**WHAT THE TASK ASKS:** Please restate the data word for word.

**GIVEN DATA:**
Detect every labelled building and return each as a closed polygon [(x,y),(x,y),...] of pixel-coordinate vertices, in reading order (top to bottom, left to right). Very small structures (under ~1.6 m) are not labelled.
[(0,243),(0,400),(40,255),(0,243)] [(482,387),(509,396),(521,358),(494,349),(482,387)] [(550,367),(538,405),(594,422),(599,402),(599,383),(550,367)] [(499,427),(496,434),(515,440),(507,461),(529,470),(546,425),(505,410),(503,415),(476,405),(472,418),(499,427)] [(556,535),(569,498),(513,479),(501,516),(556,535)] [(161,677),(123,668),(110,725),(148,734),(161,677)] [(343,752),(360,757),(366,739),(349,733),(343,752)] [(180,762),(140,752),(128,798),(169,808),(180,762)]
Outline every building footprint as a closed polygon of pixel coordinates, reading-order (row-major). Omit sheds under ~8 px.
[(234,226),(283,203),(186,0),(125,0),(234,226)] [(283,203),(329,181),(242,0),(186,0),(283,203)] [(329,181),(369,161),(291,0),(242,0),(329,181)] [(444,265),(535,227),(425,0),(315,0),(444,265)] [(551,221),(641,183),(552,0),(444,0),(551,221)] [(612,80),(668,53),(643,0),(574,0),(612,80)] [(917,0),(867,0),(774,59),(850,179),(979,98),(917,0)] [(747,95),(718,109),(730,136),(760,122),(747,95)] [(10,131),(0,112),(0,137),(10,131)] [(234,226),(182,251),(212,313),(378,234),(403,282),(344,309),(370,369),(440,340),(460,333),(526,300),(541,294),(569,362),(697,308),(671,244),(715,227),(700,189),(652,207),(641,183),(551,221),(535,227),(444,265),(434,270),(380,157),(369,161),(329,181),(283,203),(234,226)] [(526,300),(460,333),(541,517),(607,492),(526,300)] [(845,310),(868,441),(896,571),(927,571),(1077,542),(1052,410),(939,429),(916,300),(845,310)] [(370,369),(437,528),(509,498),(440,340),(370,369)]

**OUTPUT:**
Detect every labelled building and return each as a closed polygon [(x,y),(x,y),...] of pixel-coordinate vertices, in reading order (top to bottom, left to right). Very small structures (under ~1.6 m) are not labelled.
[(0,243),(0,400),(40,255),(0,243)] [(482,387),(509,396),(521,358),(494,349),(482,387)] [(550,367),(538,405),(594,422),(599,402),(599,383),(550,367)] [(499,427),(496,434),(515,440),(507,461),(529,470),(546,425),(505,410),(503,415),(476,405),(472,418),(499,427)] [(556,535),(569,498),(513,479),(501,516),(556,535)] [(161,677),(123,668),(110,725),(148,734),(161,677)] [(343,752),(360,757),(366,739),(349,733),(343,752)] [(180,762),(140,752),(128,798),(169,808),(180,762)]
Outline every building footprint as a closed polygon of pixel coordinates, reading-order (row-major). Omit sheds under ~8 px.
[(234,226),(283,203),(186,0),(125,0),(234,226)] [(283,203),(329,181),(242,0),(186,0),(283,203)] [(329,181),(369,161),(291,0),(242,0),(329,181)] [(444,265),(535,227),(425,0),(315,0),(444,265)] [(551,221),(641,183),(552,0),(444,0),(551,221)] [(612,80),(668,53),(643,0),(574,0),(612,80)] [(917,0),(867,0),(774,59),(850,179),(979,98),(917,0)] [(747,95),(718,109),(730,136),(760,122),(747,95)] [(10,131),(0,112),(0,137),(10,131)] [(234,226),(182,251),(212,313),(378,234),(403,282),(344,309),(370,369),(440,340),(460,333),(526,300),(541,294),(569,362),(697,308),(671,244),(715,227),(700,189),(652,207),(641,183),(551,221),(535,227),(444,265),(434,270),(380,157),(369,161),(329,181),(283,203),(234,226)] [(526,300),(460,333),(541,517),(607,492),(526,300)] [(845,310),(868,441),(896,571),(927,571),(1077,542),(1052,410),(939,429),(916,300),(845,310)] [(370,369),(437,528),(509,498),(440,340),(370,369)]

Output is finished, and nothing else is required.